◆ Work order ◆
Your answer should hold only the line containing "IC5: XOR 74HC86" and each line that follows it in the listing, copied exactly.

◆ Provided information ◆
--------------------------------------------------

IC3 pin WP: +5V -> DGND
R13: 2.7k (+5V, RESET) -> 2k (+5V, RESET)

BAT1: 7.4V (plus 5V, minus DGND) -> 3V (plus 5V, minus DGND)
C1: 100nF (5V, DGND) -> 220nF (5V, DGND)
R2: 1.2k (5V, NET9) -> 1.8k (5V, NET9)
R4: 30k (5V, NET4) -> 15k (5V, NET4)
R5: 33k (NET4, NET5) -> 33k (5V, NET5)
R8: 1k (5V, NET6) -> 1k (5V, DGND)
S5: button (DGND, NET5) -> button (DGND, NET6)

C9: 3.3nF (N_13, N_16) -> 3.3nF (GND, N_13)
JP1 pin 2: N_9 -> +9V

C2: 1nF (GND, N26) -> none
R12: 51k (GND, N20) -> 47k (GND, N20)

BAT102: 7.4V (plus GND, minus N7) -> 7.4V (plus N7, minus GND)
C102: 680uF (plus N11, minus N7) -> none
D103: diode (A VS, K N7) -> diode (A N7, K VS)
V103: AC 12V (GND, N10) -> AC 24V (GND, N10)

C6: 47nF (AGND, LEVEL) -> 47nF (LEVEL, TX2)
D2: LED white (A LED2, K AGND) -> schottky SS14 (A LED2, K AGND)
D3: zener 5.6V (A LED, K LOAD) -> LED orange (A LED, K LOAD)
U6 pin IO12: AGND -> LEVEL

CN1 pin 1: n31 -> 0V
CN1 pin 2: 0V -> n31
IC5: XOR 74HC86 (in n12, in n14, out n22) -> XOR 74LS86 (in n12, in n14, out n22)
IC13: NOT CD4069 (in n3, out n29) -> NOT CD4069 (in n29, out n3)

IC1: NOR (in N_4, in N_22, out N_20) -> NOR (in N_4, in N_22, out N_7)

--------------------------------------------------

◆ Solution ◆
IC5: XOR 74HC86 (in n12, in n14, out n22) -> XOR 74LS86 (in n12, in n14, out n22)
IC13: NOT CD4069 (in n3, out n29) -> NOT CD4069 (in n29, out n3)

IC1: NOR (in N_4, in N_22, out N_20) -> NOR (in N_4, in N_22, out N_7)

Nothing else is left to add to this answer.